### Try it
If an entry contains a picture, leave the picture out and reproduce everything else in the records below exactly.

━━━━━ Data in this exercise ━━━━━

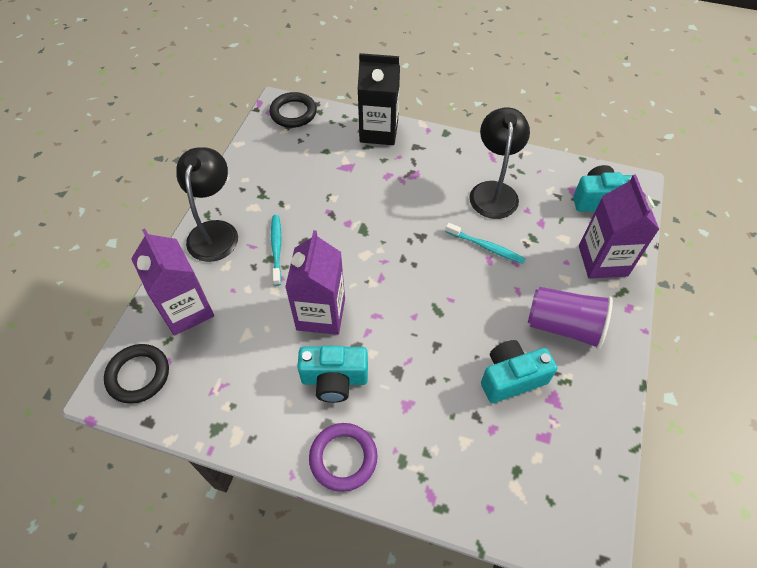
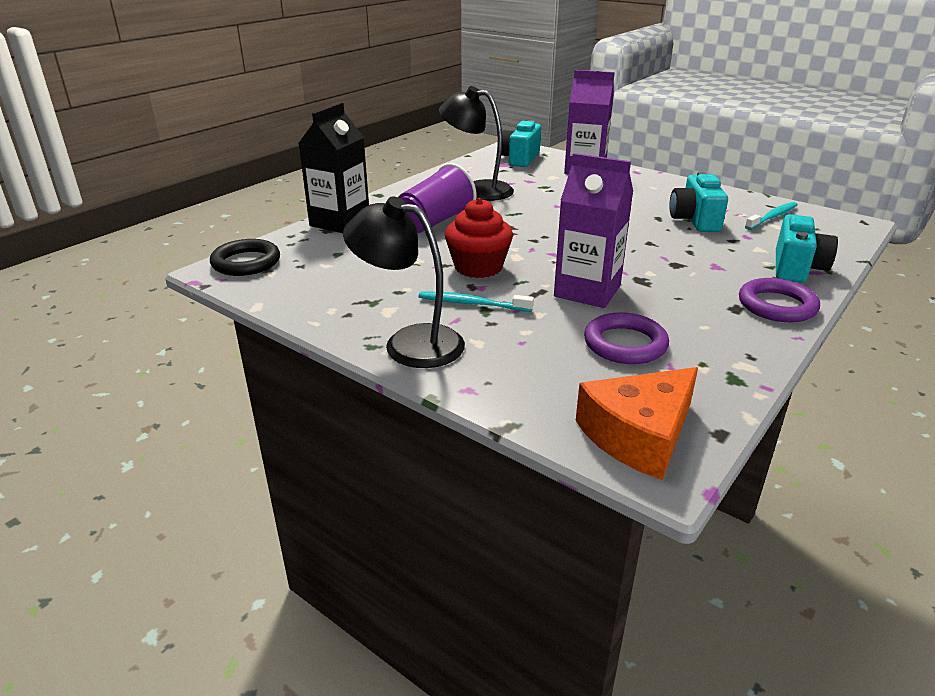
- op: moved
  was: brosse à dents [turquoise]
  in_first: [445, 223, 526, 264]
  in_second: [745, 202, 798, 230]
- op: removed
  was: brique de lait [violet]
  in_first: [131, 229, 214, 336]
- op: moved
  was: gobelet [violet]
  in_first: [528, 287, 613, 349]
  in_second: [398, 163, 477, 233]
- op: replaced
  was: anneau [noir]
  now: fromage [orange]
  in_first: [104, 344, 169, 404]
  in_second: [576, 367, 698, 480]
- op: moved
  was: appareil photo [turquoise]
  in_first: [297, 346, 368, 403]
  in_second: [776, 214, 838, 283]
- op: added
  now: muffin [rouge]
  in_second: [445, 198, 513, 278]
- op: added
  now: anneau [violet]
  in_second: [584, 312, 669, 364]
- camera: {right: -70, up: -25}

━━━━━

### Answer for this exercise
- op: moved
  was: brosse à dents [turquoise]
  in_first: [445, 223, 526, 264]
  in_second: [745, 202, 798, 230]
- op: removed
  was: brique de lait [violet]
  in_first: [131, 229, 214, 336]
- op: moved
  was: gobelet [violet]
  in_first: [528, 287, 613, 349]
  in_second: [398, 163, 477, 233]
- op: replaced
  was: anneau [noir]
  now: fromage [orange]
  in_first: [104, 344, 169, 404]
  in_second: [576, 367, 698, 480]
- op: moved
  was: appareil photo [turquoise]
  in_first: [297, 346, 368, 403]
  in_second: [776, 214, 838, 283]
- op: added
  now: muffin [rouge]
  in_second: [445, 198, 513, 278]
- op: added
  now: anneau [violet]
  in_second: [584, 312, 669, 364]
- camera: {right: -70, up: -25}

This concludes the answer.